> **WORK TO BE COMPLETED**: Reproduce the records below in full, swapping every occurrence of "rough bark stump" for "weathered bark stump" and leaving everything else unchanged.
-.-.-
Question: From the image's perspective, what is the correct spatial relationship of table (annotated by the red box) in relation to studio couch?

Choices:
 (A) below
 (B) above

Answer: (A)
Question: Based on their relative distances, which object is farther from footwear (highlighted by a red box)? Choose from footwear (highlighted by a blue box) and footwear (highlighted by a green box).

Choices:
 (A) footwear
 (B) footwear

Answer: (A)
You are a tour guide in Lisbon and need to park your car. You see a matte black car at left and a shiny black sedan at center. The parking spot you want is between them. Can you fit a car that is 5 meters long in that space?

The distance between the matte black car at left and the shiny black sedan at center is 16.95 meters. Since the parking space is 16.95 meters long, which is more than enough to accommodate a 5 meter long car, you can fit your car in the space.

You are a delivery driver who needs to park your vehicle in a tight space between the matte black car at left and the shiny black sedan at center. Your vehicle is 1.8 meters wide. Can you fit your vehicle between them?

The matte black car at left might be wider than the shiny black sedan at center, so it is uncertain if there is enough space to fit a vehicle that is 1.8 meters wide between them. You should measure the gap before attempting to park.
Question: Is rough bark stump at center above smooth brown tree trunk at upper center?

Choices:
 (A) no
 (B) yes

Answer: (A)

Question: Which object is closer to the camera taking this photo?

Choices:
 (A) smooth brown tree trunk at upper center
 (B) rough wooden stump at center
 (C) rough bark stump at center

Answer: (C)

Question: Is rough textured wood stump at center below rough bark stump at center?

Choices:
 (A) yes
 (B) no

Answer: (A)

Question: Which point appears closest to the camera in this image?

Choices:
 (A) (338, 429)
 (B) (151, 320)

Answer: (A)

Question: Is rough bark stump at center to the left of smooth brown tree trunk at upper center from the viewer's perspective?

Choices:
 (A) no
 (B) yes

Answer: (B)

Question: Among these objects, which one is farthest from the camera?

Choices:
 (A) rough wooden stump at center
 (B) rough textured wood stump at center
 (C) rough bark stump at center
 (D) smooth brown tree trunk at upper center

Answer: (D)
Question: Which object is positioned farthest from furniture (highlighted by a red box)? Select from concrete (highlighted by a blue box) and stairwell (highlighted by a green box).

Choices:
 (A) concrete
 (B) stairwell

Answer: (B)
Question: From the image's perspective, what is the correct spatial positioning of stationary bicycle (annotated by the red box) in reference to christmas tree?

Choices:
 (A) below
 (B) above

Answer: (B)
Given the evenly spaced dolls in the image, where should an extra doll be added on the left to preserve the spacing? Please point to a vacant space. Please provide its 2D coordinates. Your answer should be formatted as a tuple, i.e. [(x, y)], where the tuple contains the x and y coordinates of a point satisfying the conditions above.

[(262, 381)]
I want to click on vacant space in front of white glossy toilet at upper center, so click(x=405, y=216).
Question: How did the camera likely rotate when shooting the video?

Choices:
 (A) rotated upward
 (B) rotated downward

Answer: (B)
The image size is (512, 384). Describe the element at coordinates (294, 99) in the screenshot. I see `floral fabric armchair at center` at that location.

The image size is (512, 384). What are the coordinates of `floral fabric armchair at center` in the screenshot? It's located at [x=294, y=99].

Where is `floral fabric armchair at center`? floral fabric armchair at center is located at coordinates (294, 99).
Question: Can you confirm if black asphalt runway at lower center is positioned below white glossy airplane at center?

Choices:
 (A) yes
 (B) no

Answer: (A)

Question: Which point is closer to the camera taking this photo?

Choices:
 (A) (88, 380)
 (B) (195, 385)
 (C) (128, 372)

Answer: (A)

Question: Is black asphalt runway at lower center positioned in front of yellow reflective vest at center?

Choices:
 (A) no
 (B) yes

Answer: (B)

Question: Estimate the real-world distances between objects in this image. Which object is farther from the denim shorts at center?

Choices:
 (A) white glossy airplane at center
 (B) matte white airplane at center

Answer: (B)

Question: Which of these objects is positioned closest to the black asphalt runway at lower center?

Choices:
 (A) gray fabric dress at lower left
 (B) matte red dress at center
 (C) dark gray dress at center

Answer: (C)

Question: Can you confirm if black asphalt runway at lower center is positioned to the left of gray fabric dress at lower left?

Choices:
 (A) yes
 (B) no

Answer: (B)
-.-.-
> **ANSWER TO THIS PROBLEM**:
Question: From the image's perspective, what is the correct spatial relationship of table (annotated by the red box) in relation to studio couch?

Choices:
 (A) below
 (B) above

Answer: (A)
Question: Based on their relative distances, which object is farther from footwear (highlighted by a red box)? Choose from footwear (highlighted by a blue box) and footwear (highlighted by a green box).

Choices:
 (A) footwear
 (B) footwear

Answer: (A)
You are a tour guide in Lisbon and need to park your car. You see a matte black car at left and a shiny black sedan at center. The parking spot you want is between them. Can you fit a car that is 5 meters long in that space?

The distance between the matte black car at left and the shiny black sedan at center is 16.95 meters. Since the parking space is 16.95 meters long, which is more than enough to accommodate a 5 meter long car, you can fit your car in the space.

You are a delivery driver who needs to park your vehicle in a tight space between the matte black car at left and the shiny black sedan at center. Your vehicle is 1.8 meters wide. Can you fit your vehicle between them?

The matte black car at left might be wider than the shiny black sedan at center, so it is uncertain if there is enough space to fit a vehicle that is 1.8 meters wide between them. You should measure the gap before attempting to park.
Question: Is weathered bark stump at center above smooth brown tree trunk at upper center?

Choices:
 (A) no
 (B) yes

Answer: (A)

Question: Which object is closer to the camera taking this photo?

Choices:
 (A) smooth brown tree trunk at upper center
 (B) rough wooden stump at center
 (C) weathered bark stump at center

Answer: (C)

Question: Is rough textured wood stump at center below weathered bark stump at center?

Choices:
 (A) yes
 (B) no

Answer: (A)

Question: Which point appears closest to the camera in this image?

Choices:
 (A) (338, 429)
 (B) (151, 320)

Answer: (A)

Question: Is weathered bark stump at center to the left of smooth brown tree trunk at upper center from the viewer's perspective?

Choices:
 (A) no
 (B) yes

Answer: (B)

Question: Among these objects, which one is farthest from the camera?

Choices:
 (A) rough wooden stump at center
 (B) rough textured wood stump at center
 (C) weathered bark stump at center
 (D) smooth brown tree trunk at upper center

Answer: (D)
Question: Which object is positioned farthest from furniture (highlighted by a red box)? Select from concrete (highlighted by a blue box) and stairwell (highlighted by a green box).

Choices:
 (A) concrete
 (B) stairwell

Answer: (B)
Question: From the image's perspective, what is the correct spatial positioning of stationary bicycle (annotated by the red box) in reference to christmas tree?

Choices:
 (A) below
 (B) above

Answer: (B)
Given the evenly spaced dolls in the image, where should an extra doll be added on the left to preserve the spacing? Please point to a vacant space. Please provide its 2D coordinates. Your answer should be formatted as a tuple, i.e. [(x, y)], where the tuple contains the x and y coordinates of a point satisfying the conditions above.

[(262, 381)]
I want to click on vacant space in front of white glossy toilet at upper center, so click(x=405, y=216).
Question: How did the camera likely rotate when shooting the video?

Choices:
 (A) rotated upward
 (B) rotated downward

Answer: (B)
The image size is (512, 384). Describe the element at coordinates (294, 99) in the screenshot. I see `floral fabric armchair at center` at that location.

The image size is (512, 384). What are the coordinates of `floral fabric armchair at center` in the screenshot? It's located at [x=294, y=99].

Where is `floral fabric armchair at center`? floral fabric armchair at center is located at coordinates (294, 99).
Question: Can you confirm if black asphalt runway at lower center is positioned below white glossy airplane at center?

Choices:
 (A) yes
 (B) no

Answer: (A)

Question: Which point is closer to the camera taking this photo?

Choices:
 (A) (88, 380)
 (B) (195, 385)
 (C) (128, 372)

Answer: (A)

Question: Is black asphalt runway at lower center positioned in front of yellow reflective vest at center?

Choices:
 (A) no
 (B) yes

Answer: (B)

Question: Estimate the real-world distances between objects in this image. Which object is farther from the denim shorts at center?

Choices:
 (A) white glossy airplane at center
 (B) matte white airplane at center

Answer: (B)

Question: Which of these objects is positioned closest to the black asphalt runway at lower center?

Choices:
 (A) gray fabric dress at lower left
 (B) matte red dress at center
 (C) dark gray dress at center

Answer: (C)

Question: Can you confirm if black asphalt runway at lower center is positioned to the left of gray fabric dress at lower left?

Choices:
 (A) yes
 (B) no

Answer: (B)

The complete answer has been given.